_Directions for this task_
Below are the entries; return every line among them that holds the word "brick".

_Exercise input_
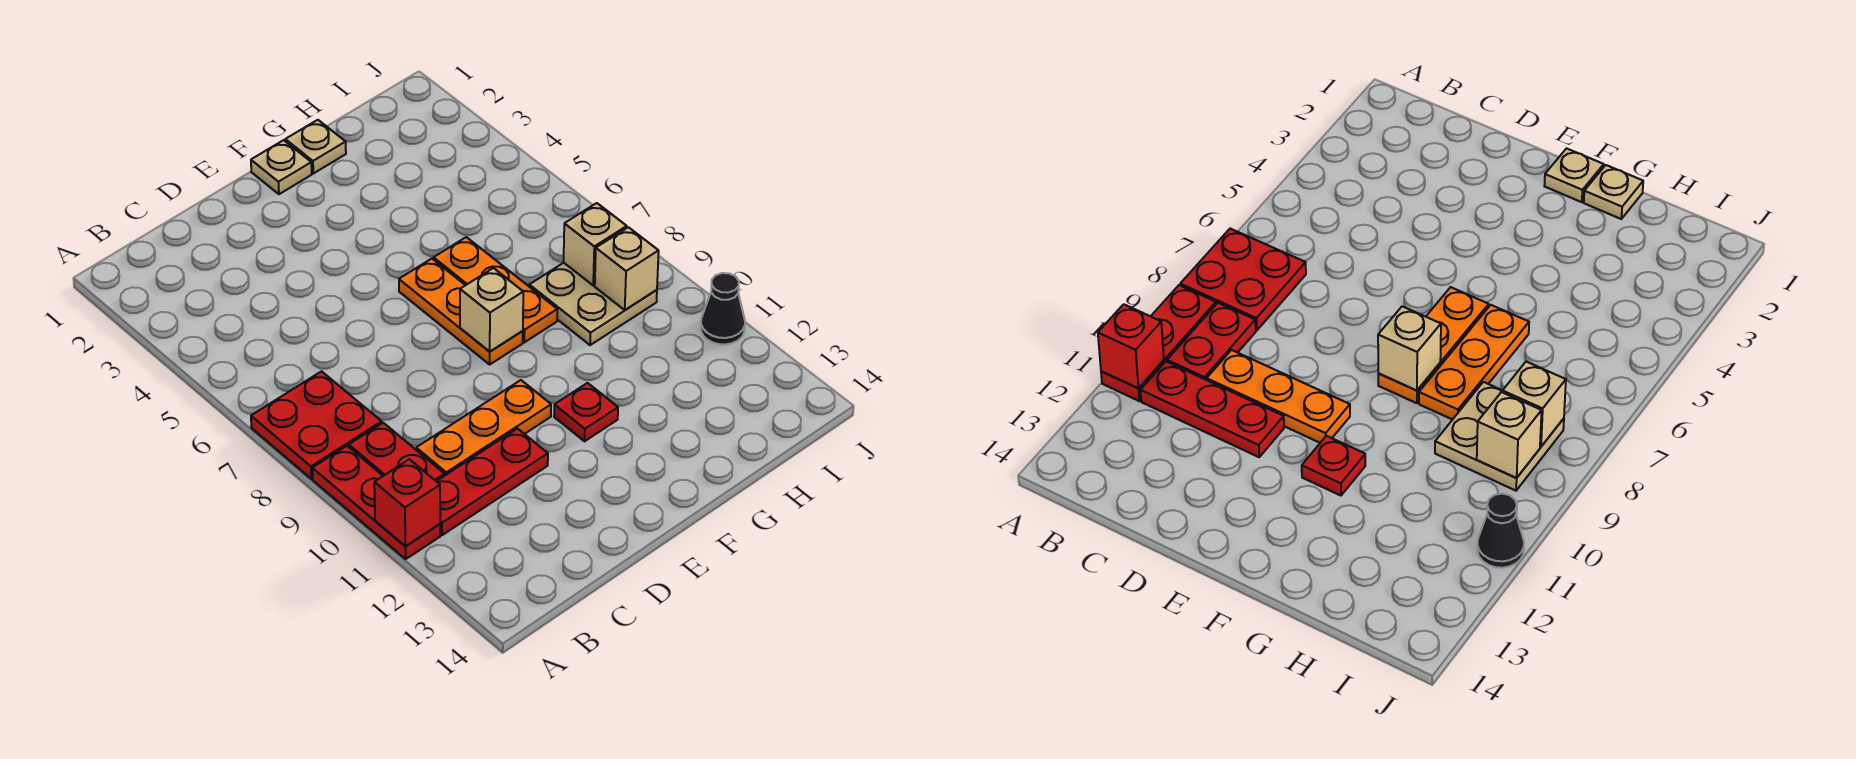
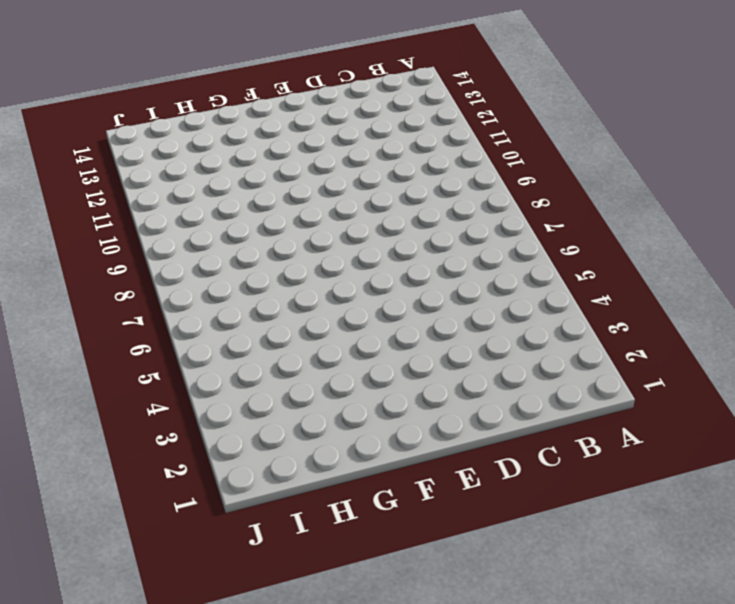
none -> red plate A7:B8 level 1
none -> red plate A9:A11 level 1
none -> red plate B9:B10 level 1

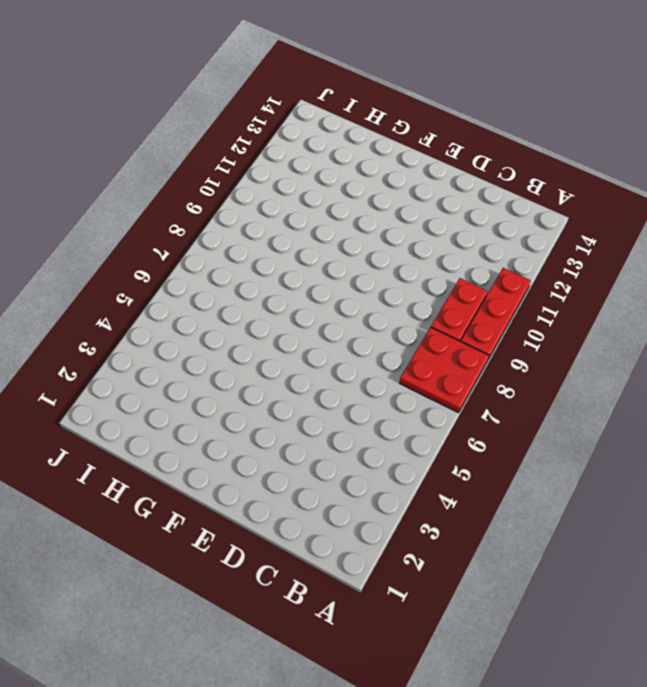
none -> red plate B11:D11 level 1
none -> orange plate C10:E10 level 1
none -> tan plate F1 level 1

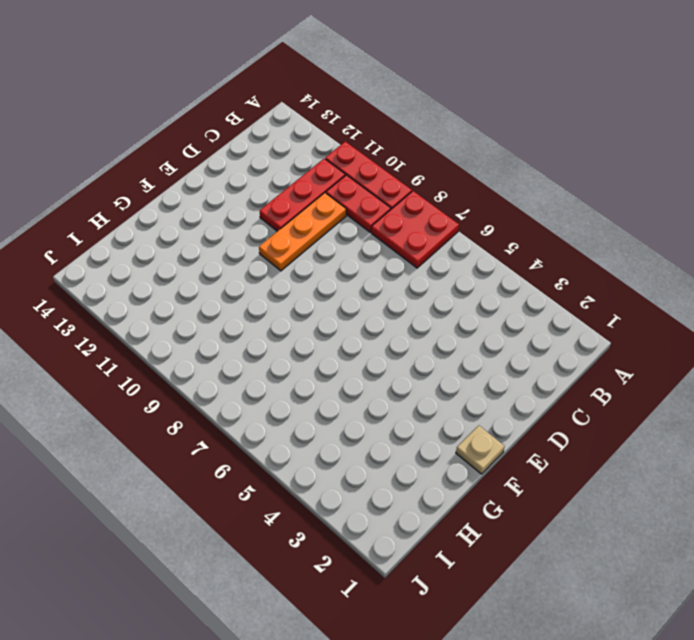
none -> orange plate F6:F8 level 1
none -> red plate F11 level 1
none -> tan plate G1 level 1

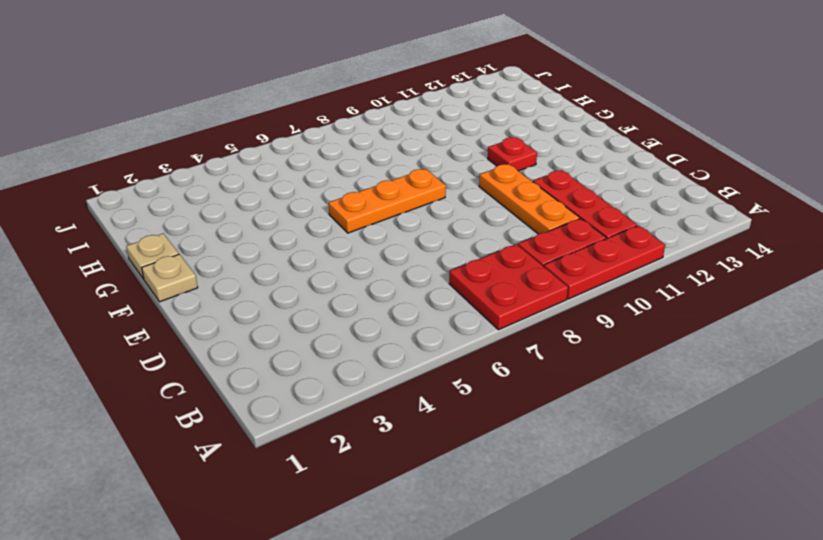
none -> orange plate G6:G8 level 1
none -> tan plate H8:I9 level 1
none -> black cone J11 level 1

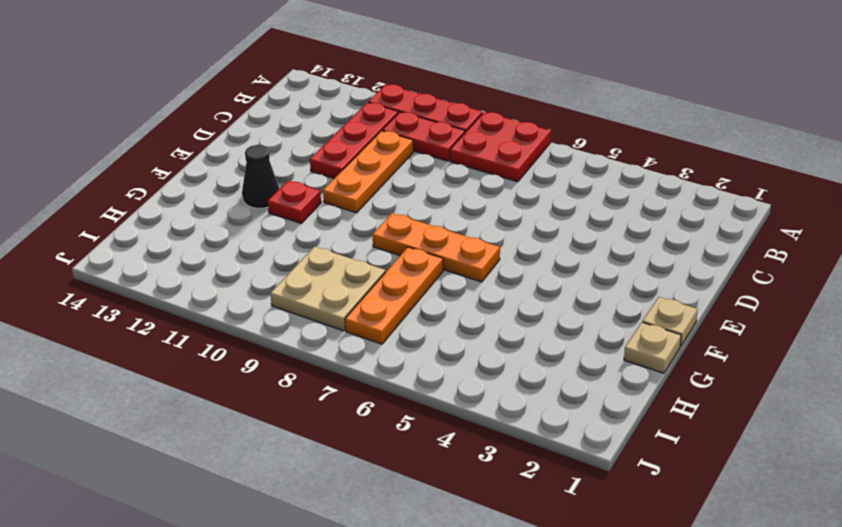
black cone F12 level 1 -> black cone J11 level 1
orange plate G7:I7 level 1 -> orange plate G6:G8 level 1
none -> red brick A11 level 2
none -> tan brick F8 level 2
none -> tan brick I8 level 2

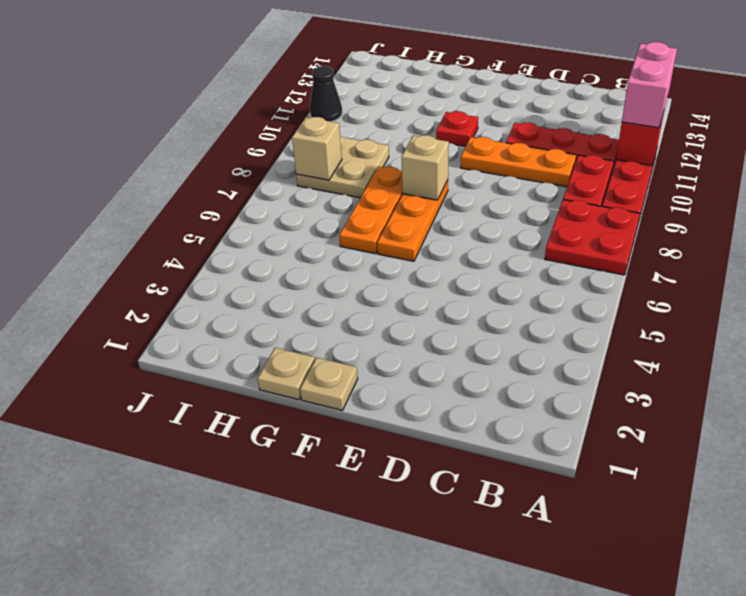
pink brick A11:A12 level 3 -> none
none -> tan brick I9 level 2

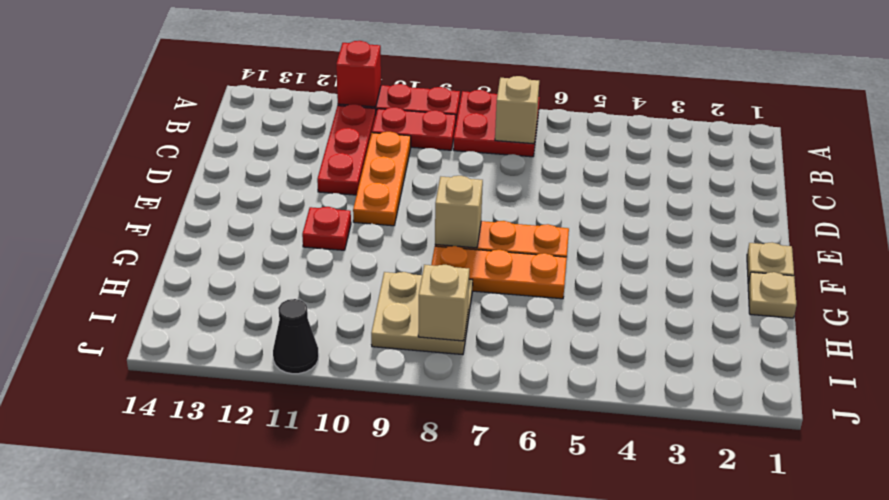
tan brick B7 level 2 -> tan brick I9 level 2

_Expected answer_
none -> red brick A11 level 2
none -> tan brick F8 level 2
none -> tan brick I8 level 2
pink brick A11:A12 level 3 -> none
none -> tan brick I9 level 2
tan brick B7 level 2 -> tan brick I9 level 2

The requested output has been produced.